### Task goal
What number of lines in the entries hold the string "none"? Answer with it alone.
--- START ---
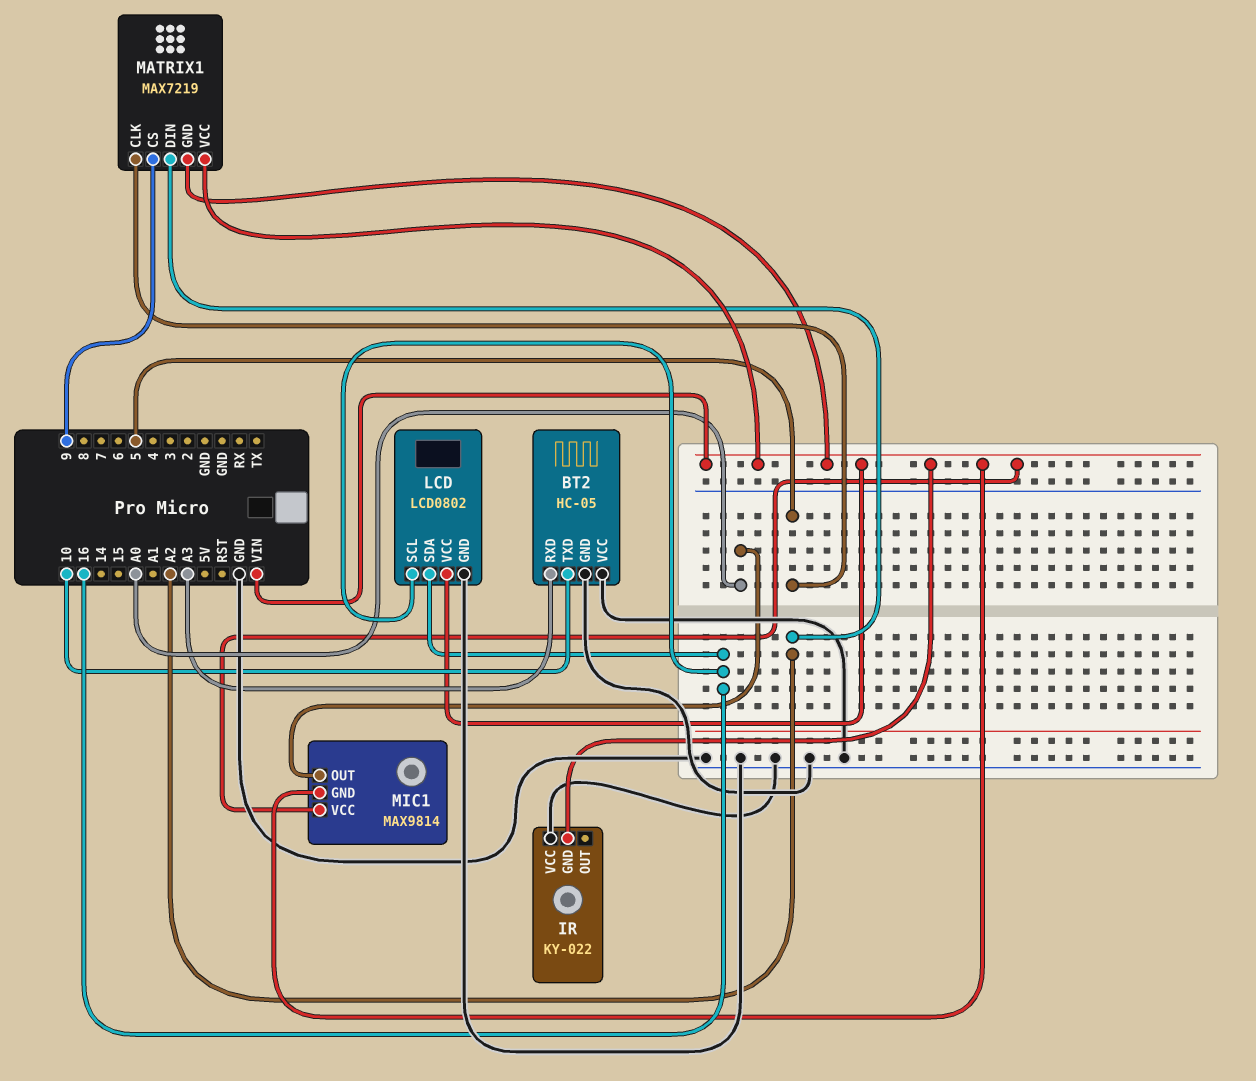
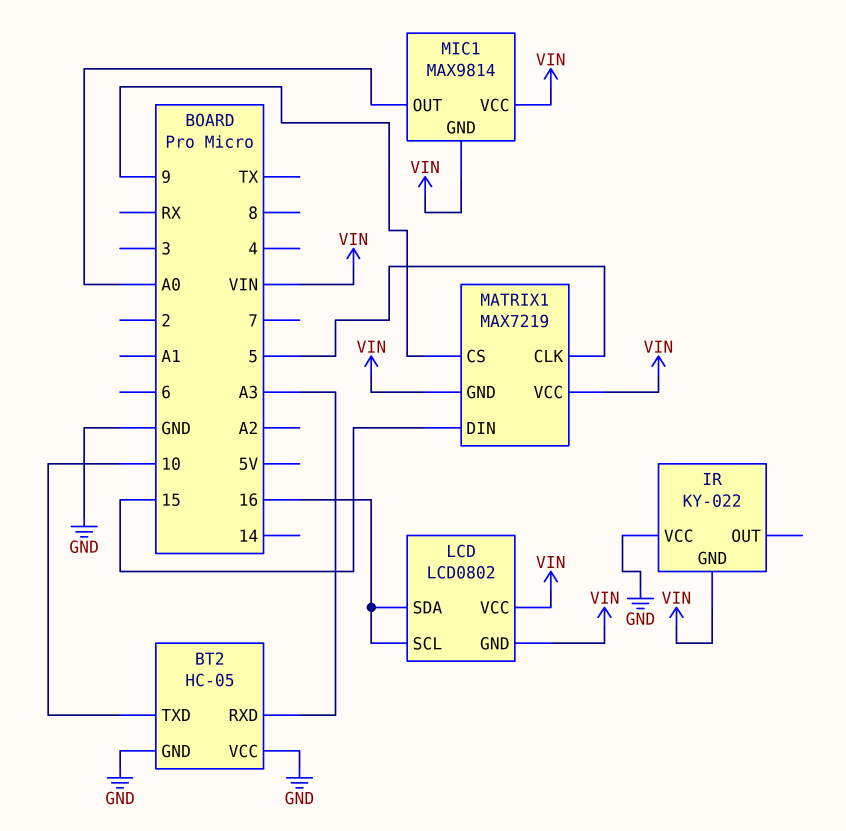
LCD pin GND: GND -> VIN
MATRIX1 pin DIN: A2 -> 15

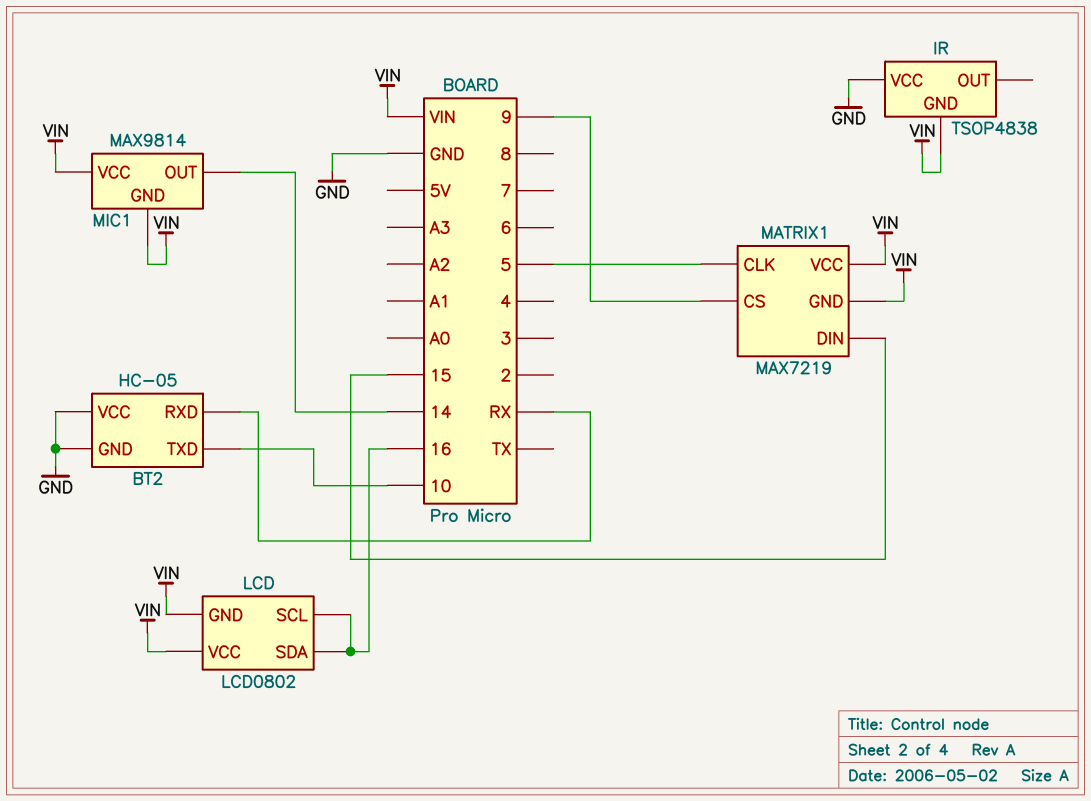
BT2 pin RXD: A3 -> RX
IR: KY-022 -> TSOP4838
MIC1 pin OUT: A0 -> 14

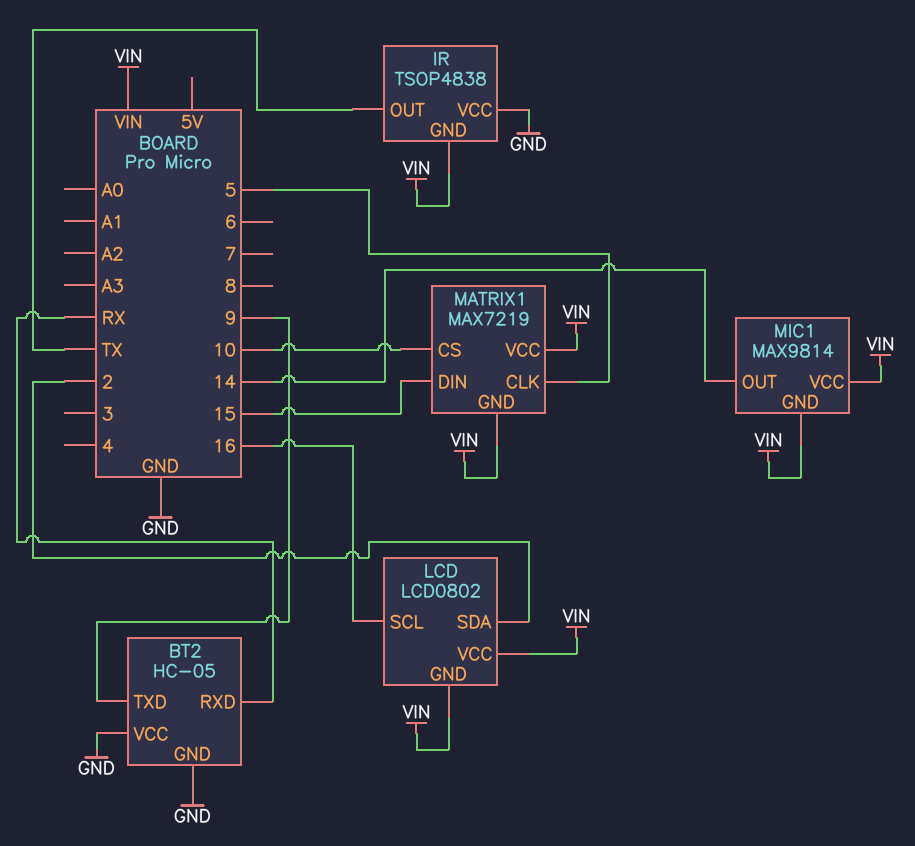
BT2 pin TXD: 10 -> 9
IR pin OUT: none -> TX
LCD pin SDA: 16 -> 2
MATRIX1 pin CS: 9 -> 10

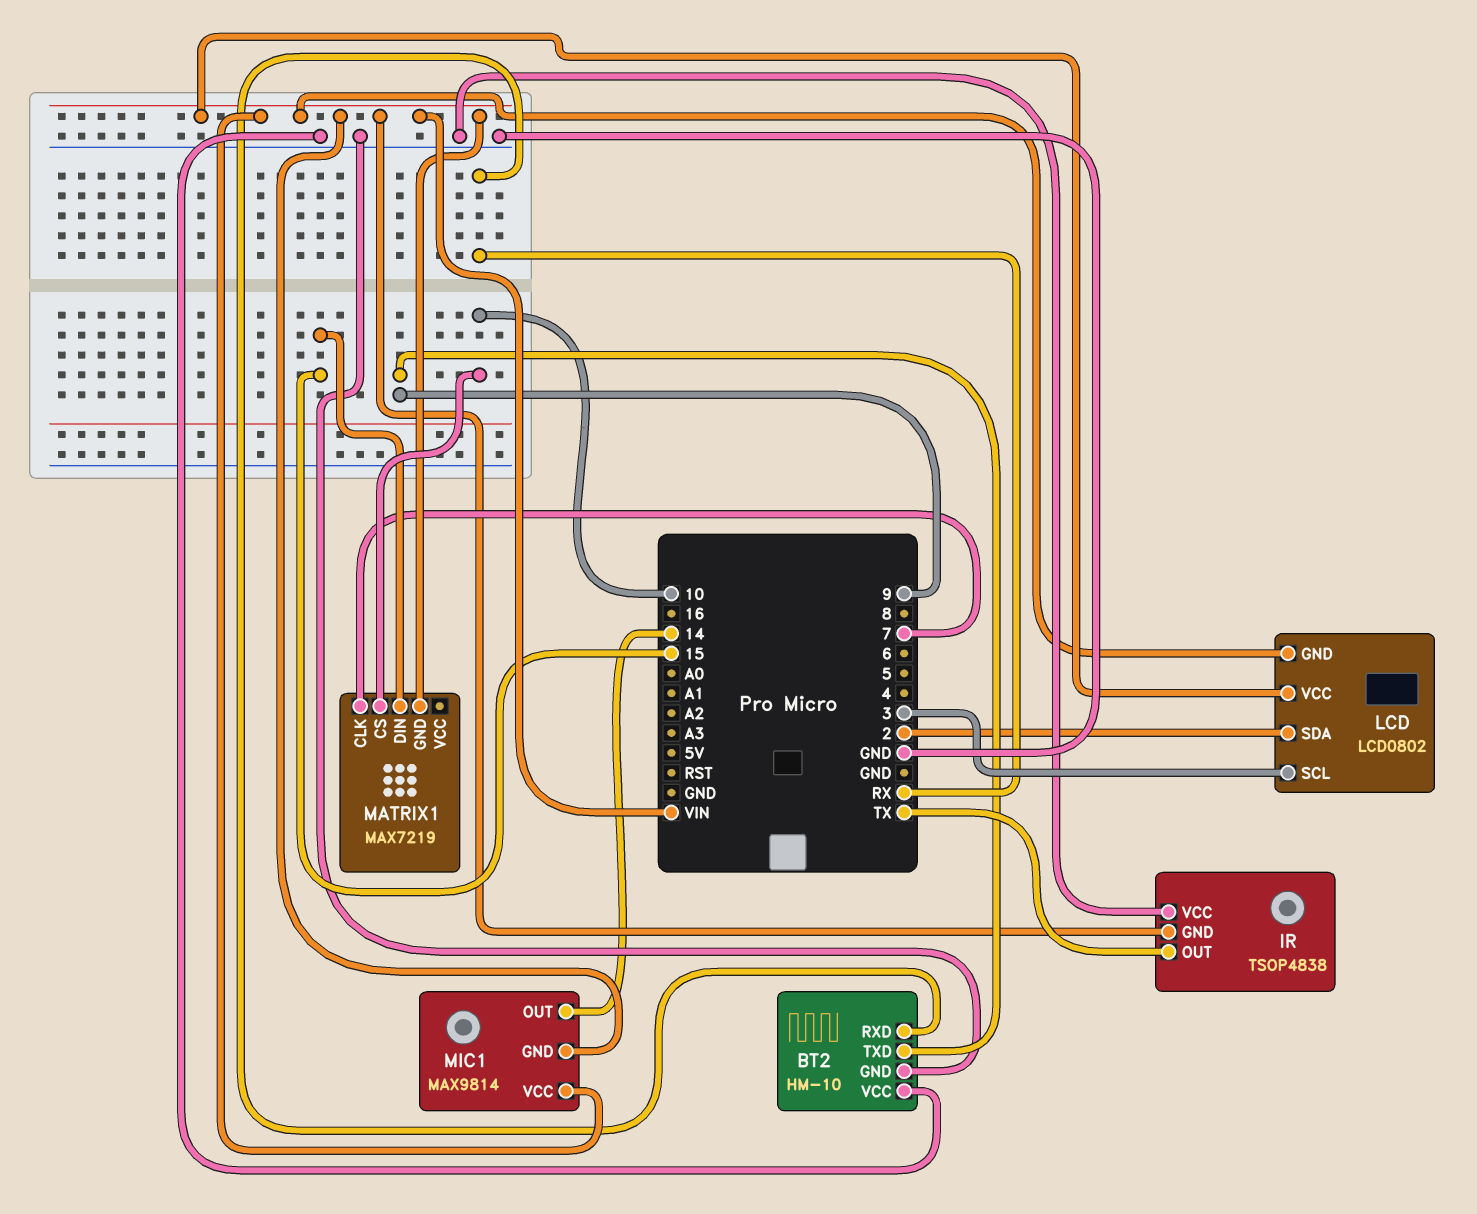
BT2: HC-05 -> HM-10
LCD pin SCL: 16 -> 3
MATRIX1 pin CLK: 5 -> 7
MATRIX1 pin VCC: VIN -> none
--- END ---
### Solution to the exercise
2